[Provided material Boundary: Start]

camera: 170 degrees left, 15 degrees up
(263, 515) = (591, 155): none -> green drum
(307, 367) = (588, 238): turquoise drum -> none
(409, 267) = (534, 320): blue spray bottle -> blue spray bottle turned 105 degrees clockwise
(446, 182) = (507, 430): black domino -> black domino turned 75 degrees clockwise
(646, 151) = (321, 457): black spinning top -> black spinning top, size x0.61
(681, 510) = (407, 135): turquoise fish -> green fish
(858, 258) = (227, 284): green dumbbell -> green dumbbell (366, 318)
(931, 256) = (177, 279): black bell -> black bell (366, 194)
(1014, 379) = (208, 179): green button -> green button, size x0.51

[Provided material Boundary: End]

**Required action**: Could you write out all the records exactly, please?

**Answer to this problem**:
camera: 170 degrees left, 15 degrees up
(263, 515) = (591, 155): none -> green drum
(307, 367) = (588, 238): turquoise drum -> none
(409, 267) = (534, 320): blue spray bottle -> blue spray bottle turned 105 degrees clockwise
(446, 182) = (507, 430): black domino -> black domino turned 75 degrees clockwise
(646, 151) = (321, 457): black spinning top -> black spinning top, size x0.61
(681, 510) = (407, 135): turquoise fish -> green fish
(858, 258) = (227, 284): green dumbbell -> green dumbbell (366, 318)
(931, 256) = (177, 279): black bell -> black bell (366, 194)
(1014, 379) = (208, 179): green button -> green button, size x0.51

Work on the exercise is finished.